Task to carry out: Each line below from the line with "IMU1 pin SCL: D22 -> D21" to the line with "TFT pin SCK: A3 -> none" must be copied exactly, including those two, and no picture may appear in the copy.

Provided information:

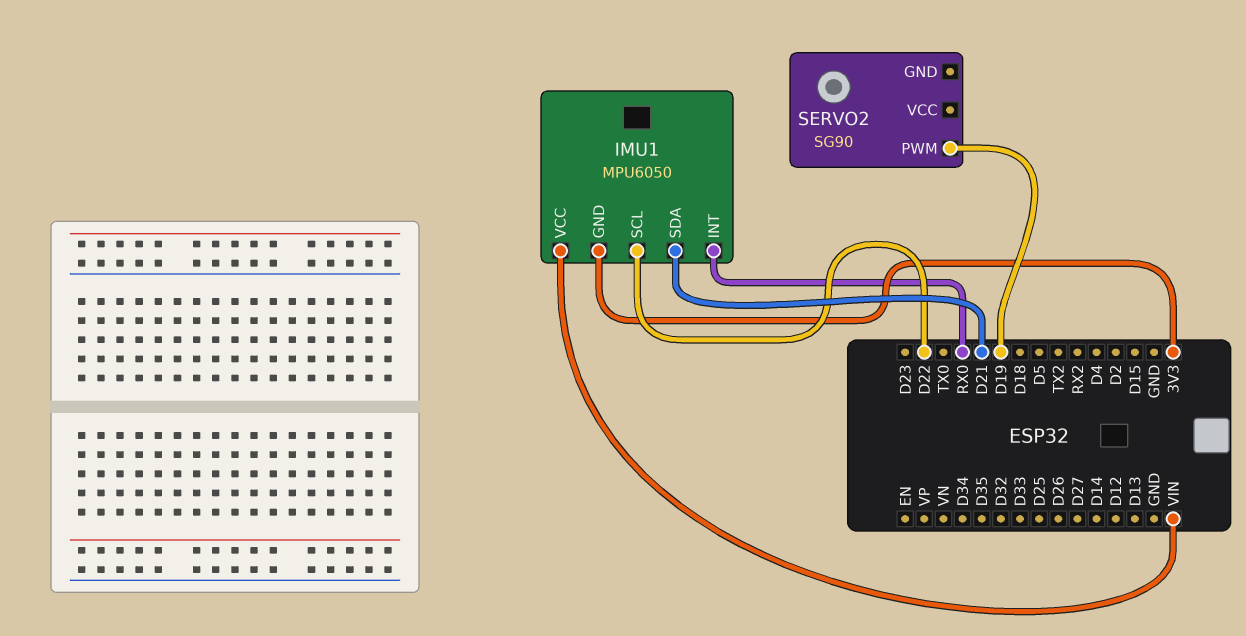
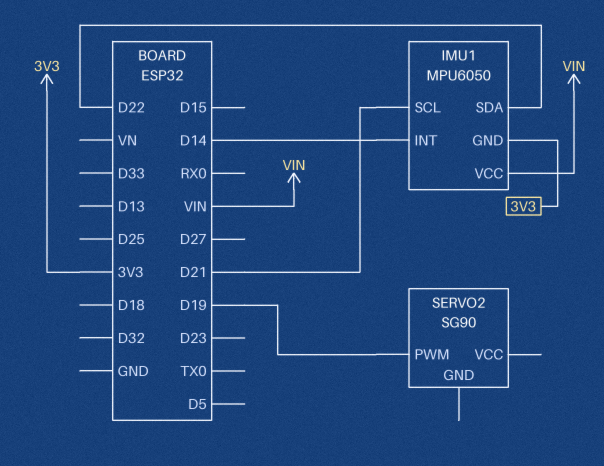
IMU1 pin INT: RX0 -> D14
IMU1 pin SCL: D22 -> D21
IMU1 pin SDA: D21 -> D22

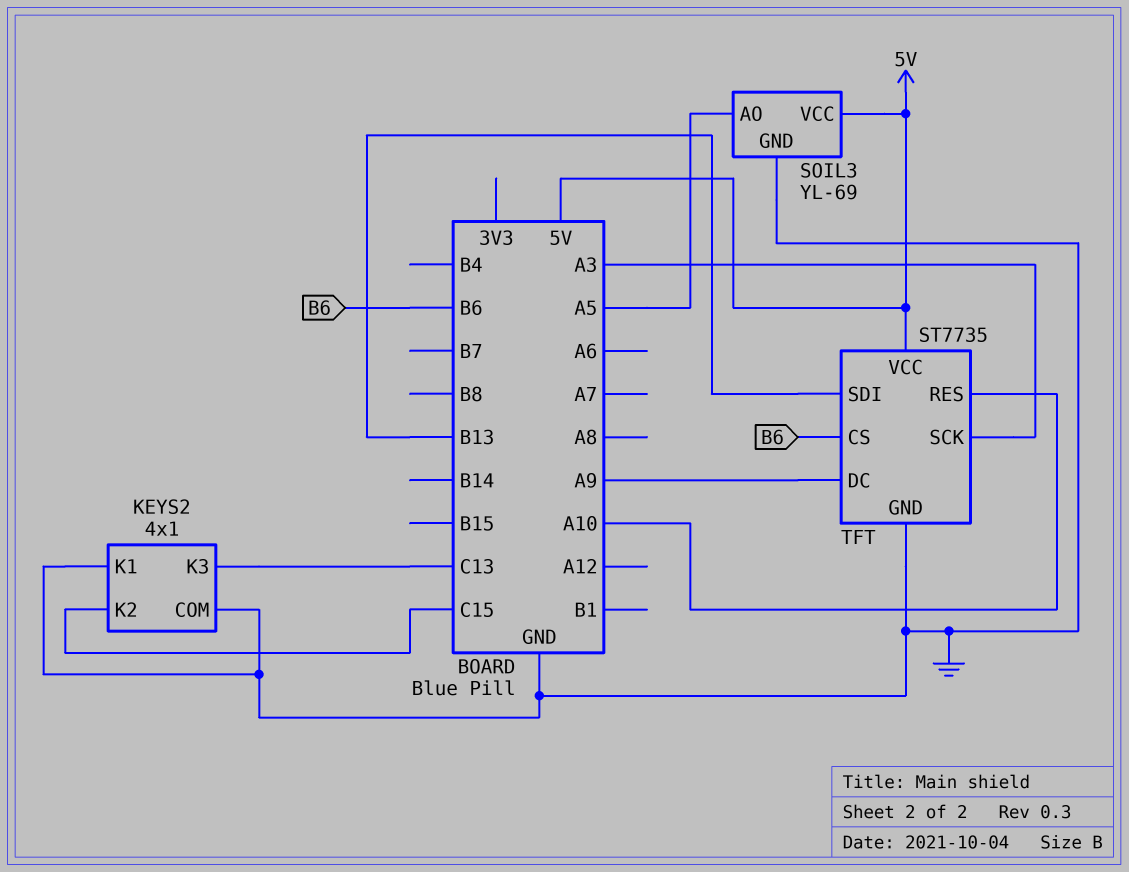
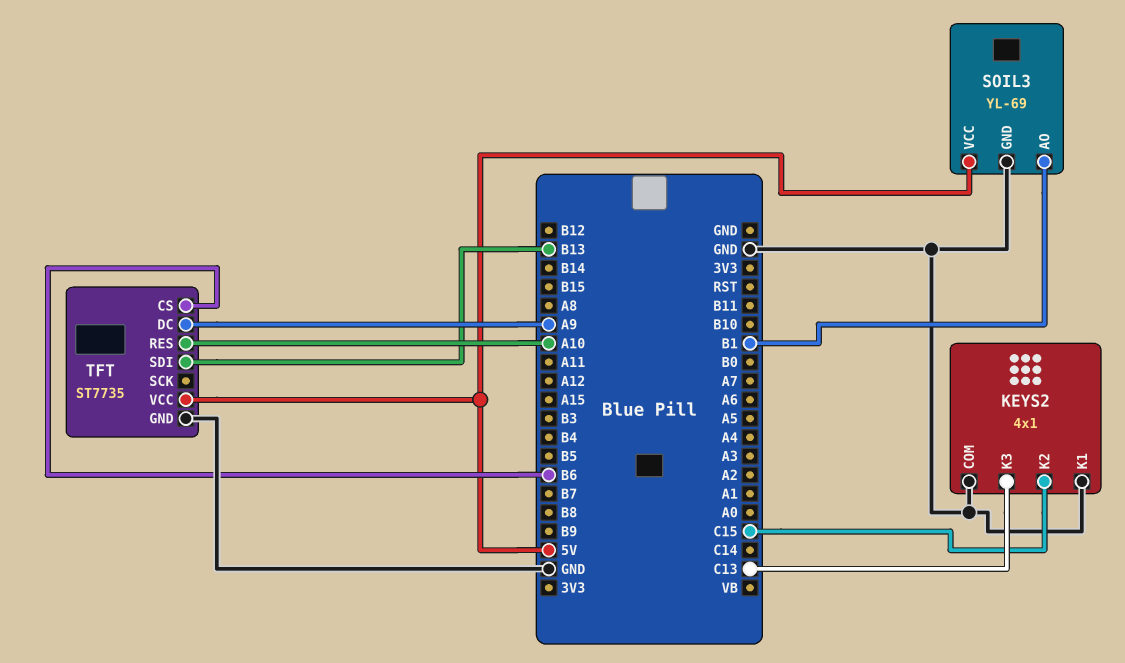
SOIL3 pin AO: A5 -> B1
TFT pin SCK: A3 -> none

==

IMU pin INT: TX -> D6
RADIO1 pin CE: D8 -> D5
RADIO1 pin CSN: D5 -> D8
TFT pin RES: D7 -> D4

...

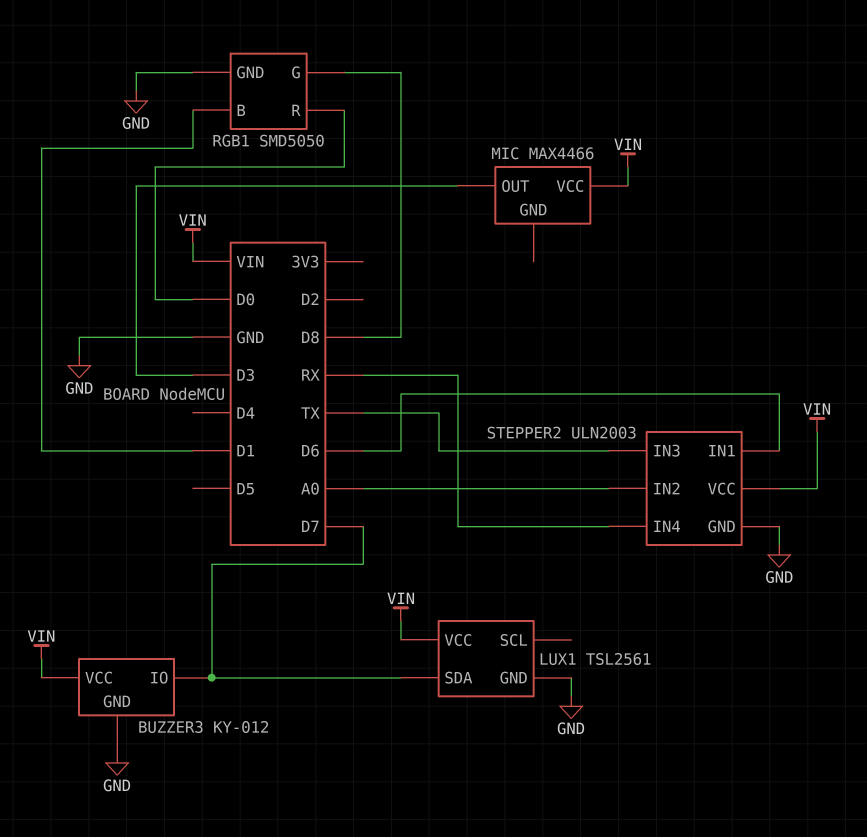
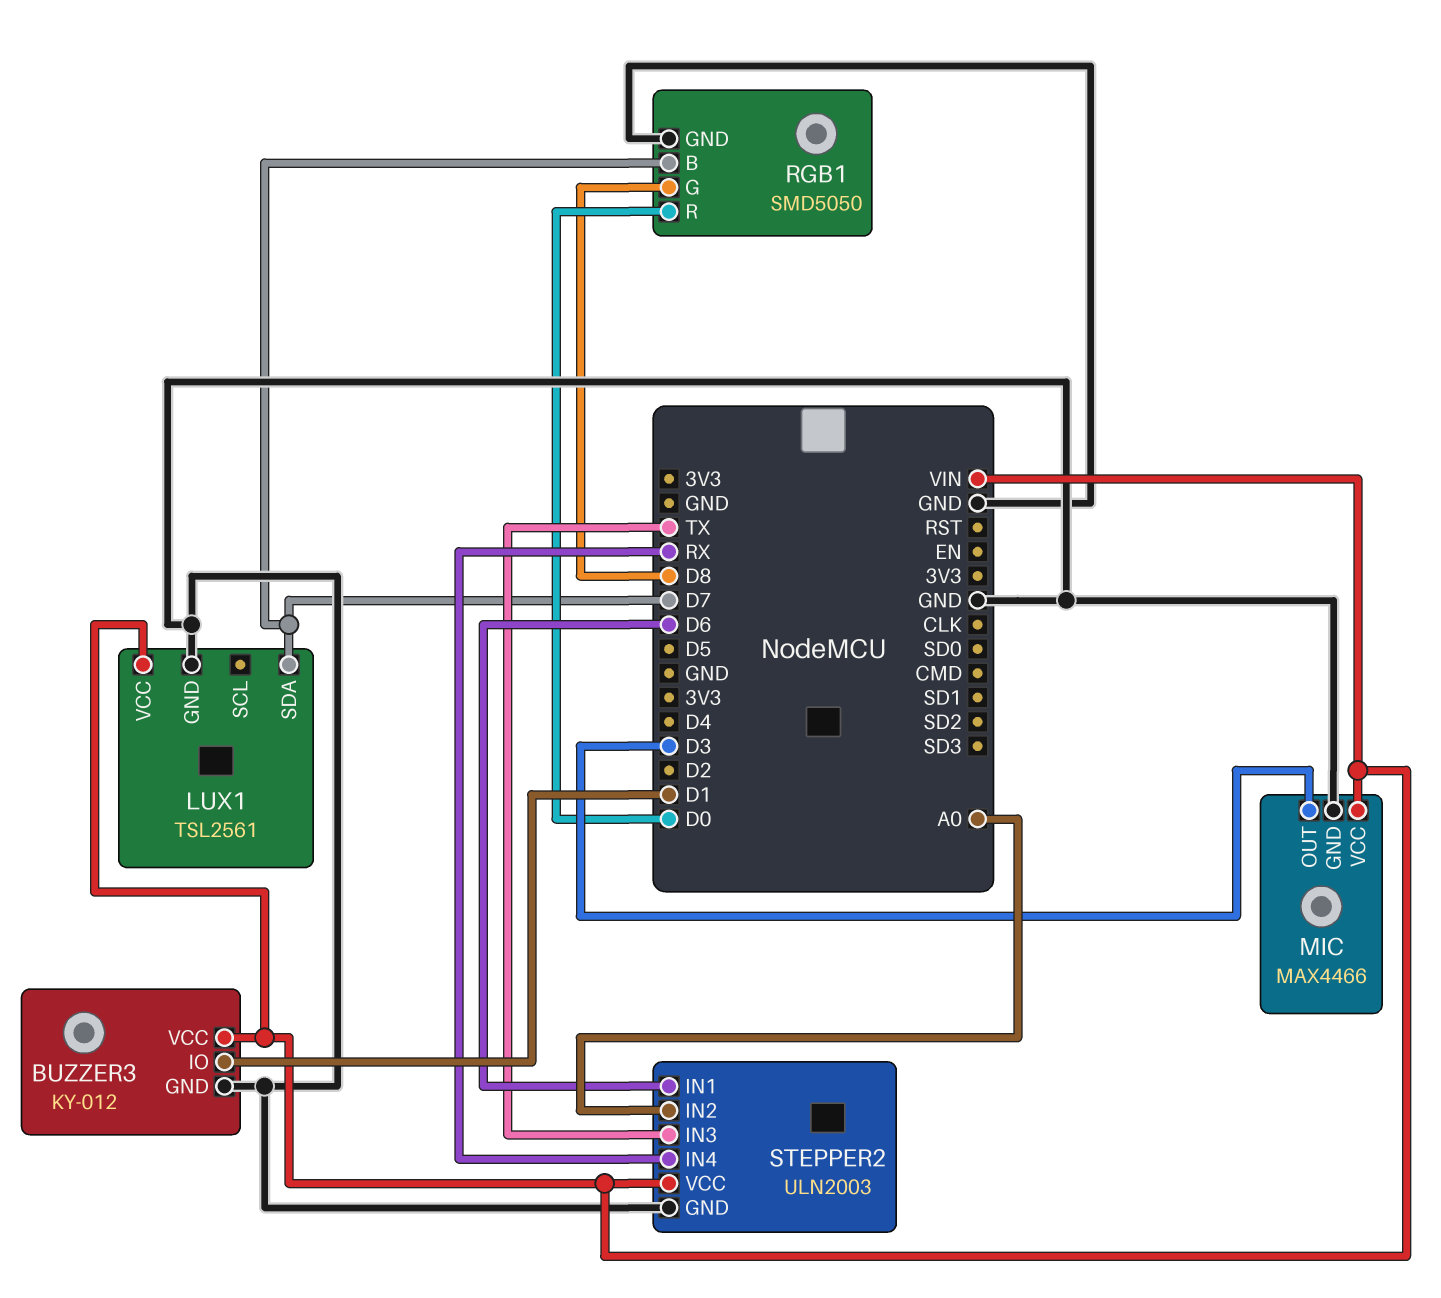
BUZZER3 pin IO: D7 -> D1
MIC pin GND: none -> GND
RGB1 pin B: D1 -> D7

Reply to the task:
IMU1 pin SCL: D22 -> D21
IMU1 pin SDA: D21 -> D22

SOIL3 pin AO: A5 -> B1
TFT pin SCK: A3 -> none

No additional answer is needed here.